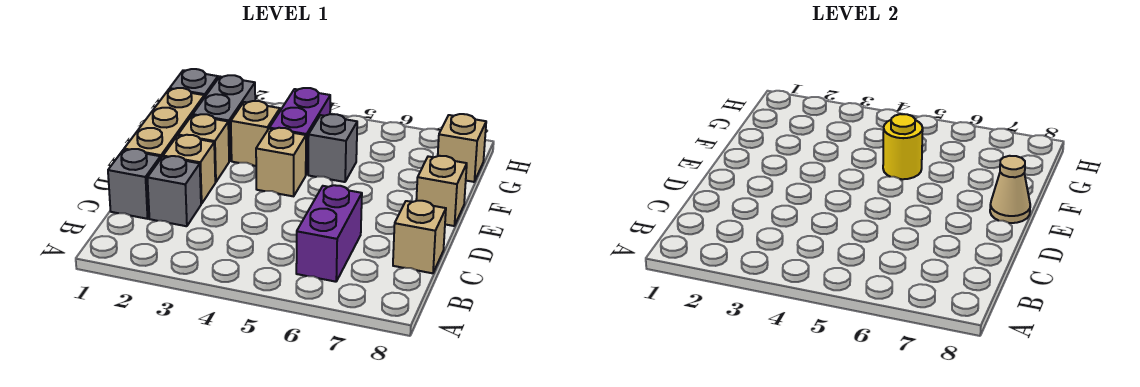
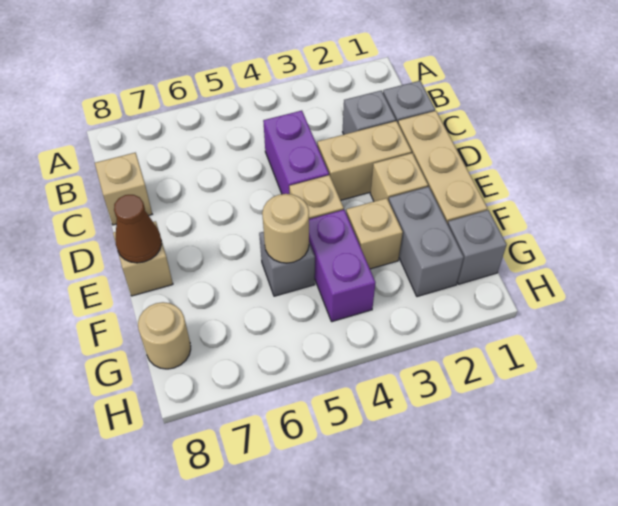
purple brick B6:C6 level 1 -> purple brick C4:D4 level 1
tan brick D2 level 1 -> tan brick D2:D3 level 1
tan cone E8 level 2 -> brown cone E8 level 2
yellow round brick F5 level 2 -> tan round brick F5 level 2
tan brick G8 level 1 -> tan round brick G8 level 1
▬▬▬▬▬▬
*Task goal*.
Return each line of the listing that holds the word "brick".

*Solution to this task*.
purple brick B6:C6 level 1 -> purple brick C4:D4 level 1
tan brick D2 level 1 -> tan brick D2:D3 level 1
yellow round brick F5 level 2 -> tan round brick F5 level 2
tan brick G8 level 1 -> tan round brick G8 level 1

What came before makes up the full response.